**Exercise:** Pull out every one of the entries below and reproduce each line word for word.

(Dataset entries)
## START

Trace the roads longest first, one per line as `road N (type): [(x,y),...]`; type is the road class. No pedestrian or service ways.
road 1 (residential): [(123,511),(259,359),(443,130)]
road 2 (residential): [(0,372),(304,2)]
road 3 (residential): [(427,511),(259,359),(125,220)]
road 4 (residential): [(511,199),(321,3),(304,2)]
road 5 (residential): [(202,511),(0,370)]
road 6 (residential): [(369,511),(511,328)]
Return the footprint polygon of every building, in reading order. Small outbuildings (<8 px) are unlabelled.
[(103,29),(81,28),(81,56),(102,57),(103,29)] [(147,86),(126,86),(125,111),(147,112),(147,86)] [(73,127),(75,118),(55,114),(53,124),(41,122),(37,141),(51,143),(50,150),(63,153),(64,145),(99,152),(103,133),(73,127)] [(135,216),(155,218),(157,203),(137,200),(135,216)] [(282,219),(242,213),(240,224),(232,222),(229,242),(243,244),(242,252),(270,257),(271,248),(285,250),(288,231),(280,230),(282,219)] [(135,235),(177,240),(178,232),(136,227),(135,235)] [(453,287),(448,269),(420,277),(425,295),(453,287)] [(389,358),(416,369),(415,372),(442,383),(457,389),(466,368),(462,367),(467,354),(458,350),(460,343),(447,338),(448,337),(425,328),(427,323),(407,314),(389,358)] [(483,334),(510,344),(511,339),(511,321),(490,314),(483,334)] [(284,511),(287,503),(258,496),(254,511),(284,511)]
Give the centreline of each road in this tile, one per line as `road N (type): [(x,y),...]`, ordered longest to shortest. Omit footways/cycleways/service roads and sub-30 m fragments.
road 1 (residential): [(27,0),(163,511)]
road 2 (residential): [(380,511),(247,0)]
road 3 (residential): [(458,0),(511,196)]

## END

**Right answer:**
Trace the roads longest first, one per line as `road N (type): [(x,y),...]`; type is the road class. No pedestrian or service ways.
road 1 (residential): [(123,511),(259,359),(443,130)]
road 2 (residential): [(0,372),(304,2)]
road 3 (residential): [(427,511),(259,359),(125,220)]
road 4 (residential): [(511,199),(321,3),(304,2)]
road 5 (residential): [(202,511),(0,370)]
road 6 (residential): [(369,511),(511,328)]
Return the footprint polygon of every building, in reading order. Small outbuildings (<8 px) are unlabelled.
[(103,29),(81,28),(81,56),(102,57),(103,29)] [(147,86),(126,86),(125,111),(147,112),(147,86)] [(73,127),(75,118),(55,114),(53,124),(41,122),(37,141),(51,143),(50,150),(63,153),(64,145),(99,152),(103,133),(73,127)] [(135,216),(155,218),(157,203),(137,200),(135,216)] [(282,219),(242,213),(240,224),(232,222),(229,242),(243,244),(242,252),(270,257),(271,248),(285,250),(288,231),(280,230),(282,219)] [(135,235),(177,240),(178,232),(136,227),(135,235)] [(453,287),(448,269),(420,277),(425,295),(453,287)] [(389,358),(416,369),(415,372),(442,383),(457,389),(466,368),(462,367),(467,354),(458,350),(460,343),(447,338),(448,337),(425,328),(427,323),(407,314),(389,358)] [(483,334),(510,344),(511,339),(511,321),(490,314),(483,334)] [(284,511),(287,503),(258,496),(254,511),(284,511)]
Give the centreline of each road in this tile, one per line as `road N (type): [(x,y),...]`, ordered longest to shortest. Omit footways/cycleways/service roads and sub-30 m fragments.
road 1 (residential): [(27,0),(163,511)]
road 2 (residential): [(380,511),(247,0)]
road 3 (residential): [(458,0),(511,196)]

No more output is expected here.